Exercise brief
Go through the records and give each one again exactly.

Given records
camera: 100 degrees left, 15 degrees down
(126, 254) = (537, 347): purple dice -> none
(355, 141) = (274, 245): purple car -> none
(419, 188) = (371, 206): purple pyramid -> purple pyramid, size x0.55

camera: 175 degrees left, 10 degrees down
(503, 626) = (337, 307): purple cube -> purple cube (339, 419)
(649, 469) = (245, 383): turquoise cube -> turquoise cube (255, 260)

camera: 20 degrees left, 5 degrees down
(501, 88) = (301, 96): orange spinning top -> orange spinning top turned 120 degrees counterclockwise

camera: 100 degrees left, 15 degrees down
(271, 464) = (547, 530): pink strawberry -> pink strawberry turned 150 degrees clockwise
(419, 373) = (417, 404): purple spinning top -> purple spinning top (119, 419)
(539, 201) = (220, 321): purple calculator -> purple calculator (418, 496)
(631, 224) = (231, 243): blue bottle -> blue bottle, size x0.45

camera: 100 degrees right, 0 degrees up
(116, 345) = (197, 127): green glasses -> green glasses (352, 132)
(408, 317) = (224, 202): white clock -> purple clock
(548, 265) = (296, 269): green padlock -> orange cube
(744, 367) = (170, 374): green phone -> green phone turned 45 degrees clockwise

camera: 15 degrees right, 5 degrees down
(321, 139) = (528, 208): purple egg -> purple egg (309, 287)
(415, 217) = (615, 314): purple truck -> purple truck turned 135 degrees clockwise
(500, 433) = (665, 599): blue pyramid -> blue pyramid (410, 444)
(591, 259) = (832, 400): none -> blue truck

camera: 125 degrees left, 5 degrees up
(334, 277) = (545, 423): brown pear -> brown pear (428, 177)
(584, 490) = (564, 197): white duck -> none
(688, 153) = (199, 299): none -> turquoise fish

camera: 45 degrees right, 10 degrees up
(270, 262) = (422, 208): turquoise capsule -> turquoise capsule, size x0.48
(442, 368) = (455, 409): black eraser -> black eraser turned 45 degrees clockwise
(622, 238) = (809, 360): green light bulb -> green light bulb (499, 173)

Response for this exercise
camera: 100 degrees left, 15 degrees down
(126, 254) = (537, 347): purple dice -> none
(355, 141) = (274, 245): purple car -> none
(419, 188) = (371, 206): purple pyramid -> purple pyramid, size x0.55

camera: 175 degrees left, 10 degrees down
(503, 626) = (337, 307): purple cube -> purple cube (339, 419)
(649, 469) = (245, 383): turquoise cube -> turquoise cube (255, 260)

camera: 20 degrees left, 5 degrees down
(501, 88) = (301, 96): orange spinning top -> orange spinning top turned 120 degrees counterclockwise

camera: 100 degrees left, 15 degrees down
(271, 464) = (547, 530): pink strawberry -> pink strawberry turned 150 degrees clockwise
(419, 373) = (417, 404): purple spinning top -> purple spinning top (119, 419)
(539, 201) = (220, 321): purple calculator -> purple calculator (418, 496)
(631, 224) = (231, 243): blue bottle -> blue bottle, size x0.45

camera: 100 degrees right, 0 degrees up
(116, 345) = (197, 127): green glasses -> green glasses (352, 132)
(408, 317) = (224, 202): white clock -> purple clock
(548, 265) = (296, 269): green padlock -> orange cube
(744, 367) = (170, 374): green phone -> green phone turned 45 degrees clockwise

camera: 15 degrees right, 5 degrees down
(321, 139) = (528, 208): purple egg -> purple egg (309, 287)
(415, 217) = (615, 314): purple truck -> purple truck turned 135 degrees clockwise
(500, 433) = (665, 599): blue pyramid -> blue pyramid (410, 444)
(591, 259) = (832, 400): none -> blue truck

camera: 125 degrees left, 5 degrees up
(334, 277) = (545, 423): brown pear -> brown pear (428, 177)
(584, 490) = (564, 197): white duck -> none
(688, 153) = (199, 299): none -> turquoise fish

camera: 45 degrees right, 10 degrees up
(270, 262) = (422, 208): turquoise capsule -> turquoise capsule, size x0.48
(442, 368) = (455, 409): black eraser -> black eraser turned 45 degrees clockwise
(622, 238) = (809, 360): green light bulb -> green light bulb (499, 173)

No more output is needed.